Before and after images

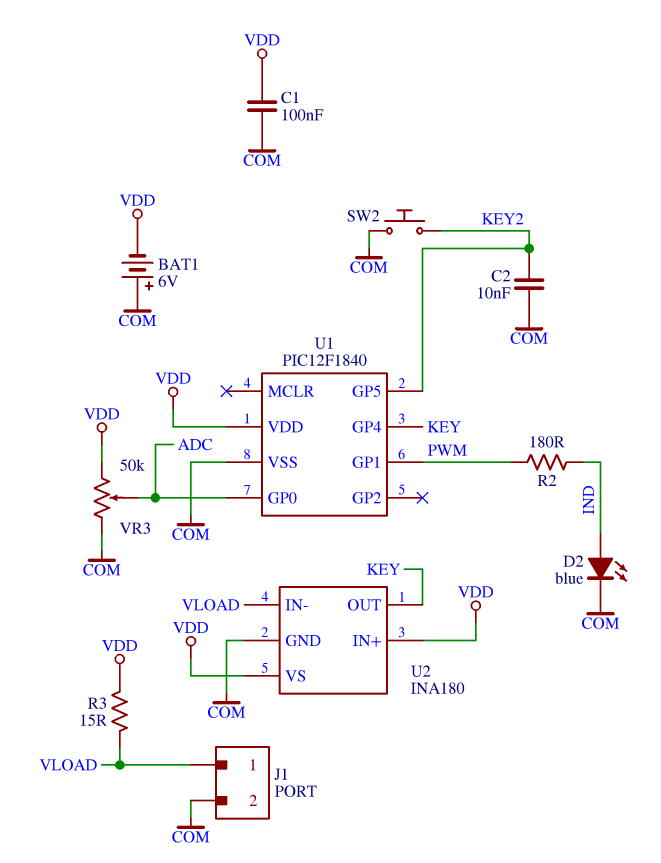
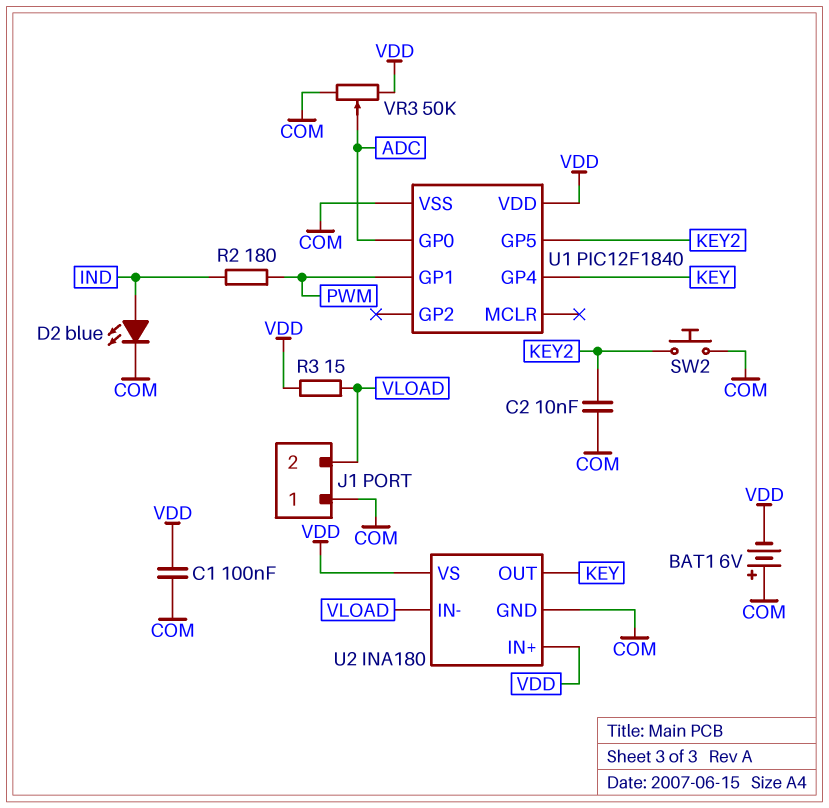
J1 pin 1: VLOAD -> COM
J1 pin 2: COM -> VLOAD

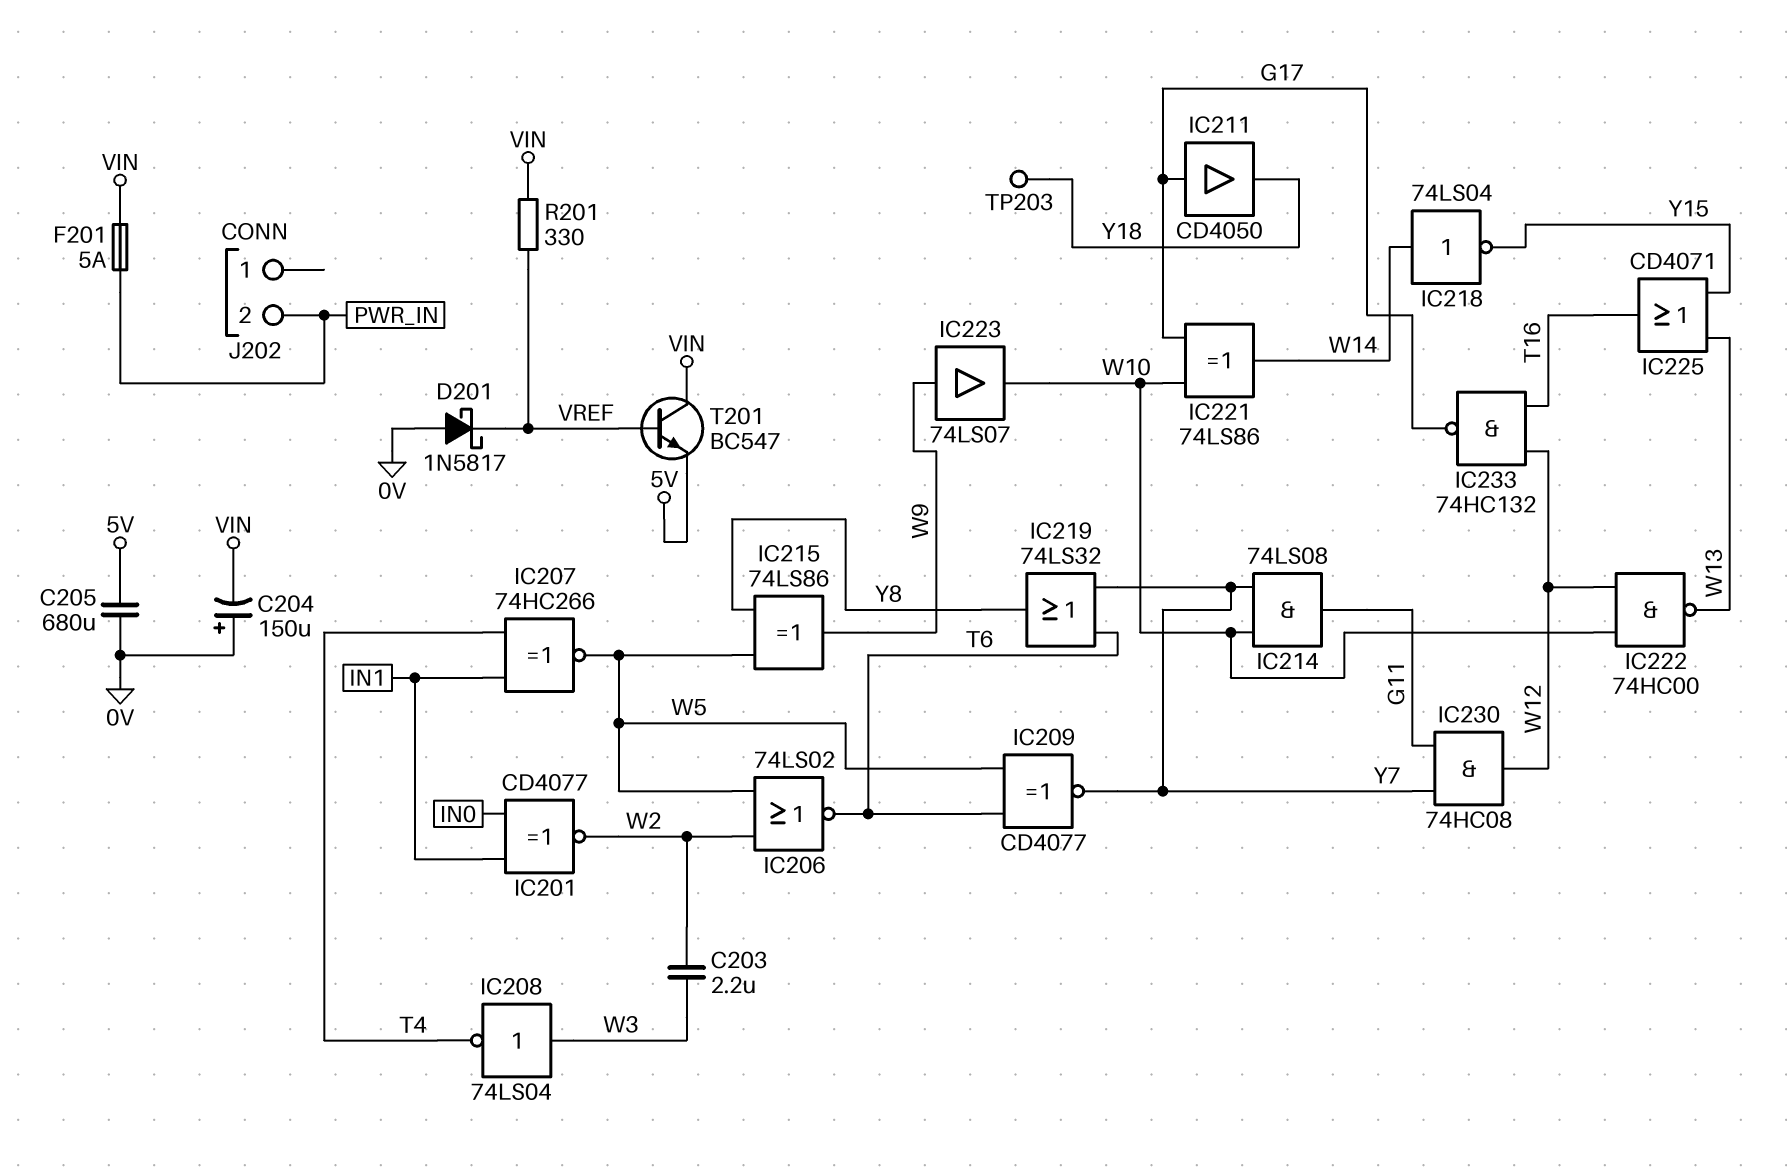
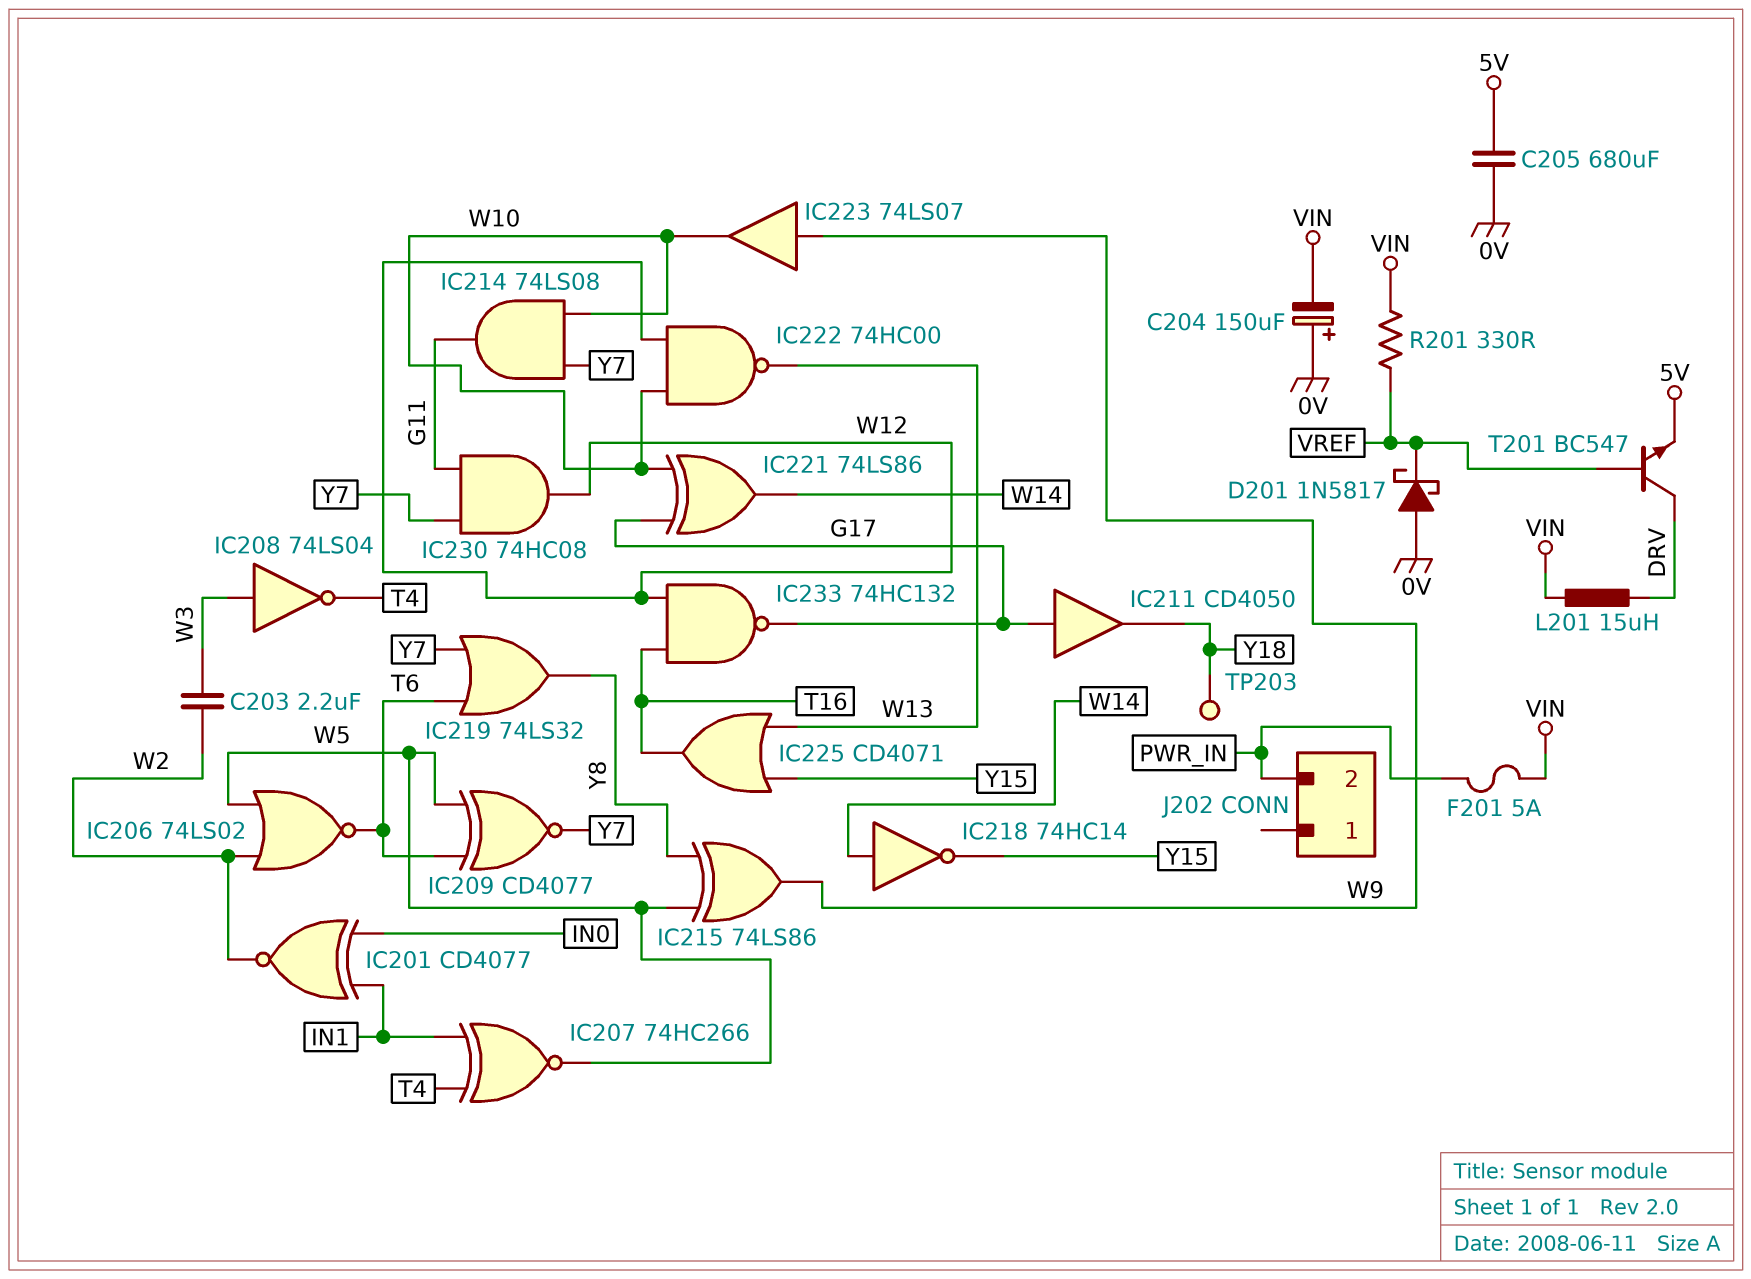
IC218: NOT 74LS04 (in W14, out Y15) -> NOT 74HC14 (in W14, out Y15)
L201: none -> 15uH (DRV, VIN)
T201: NPN BC547 (B VREF, C VIN, E 5V) -> NPN BC547 (B VREF, C DRV, E 5V)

◆ **What you have to do**: Your task is to retype the records above in full and exactly, omitting the pictures.

◆ **Problem solution**:
J1 pin 1: VLOAD -> COM
J1 pin 2: COM -> VLOAD

IC218: NOT 74LS04 (in W14, out Y15) -> NOT 74HC14 (in W14, out Y15)
L201: none -> 15uH (DRV, VIN)
T201: NPN BC547 (B VREF, C VIN, E 5V) -> NPN BC547 (B VREF, C DRV, E 5V)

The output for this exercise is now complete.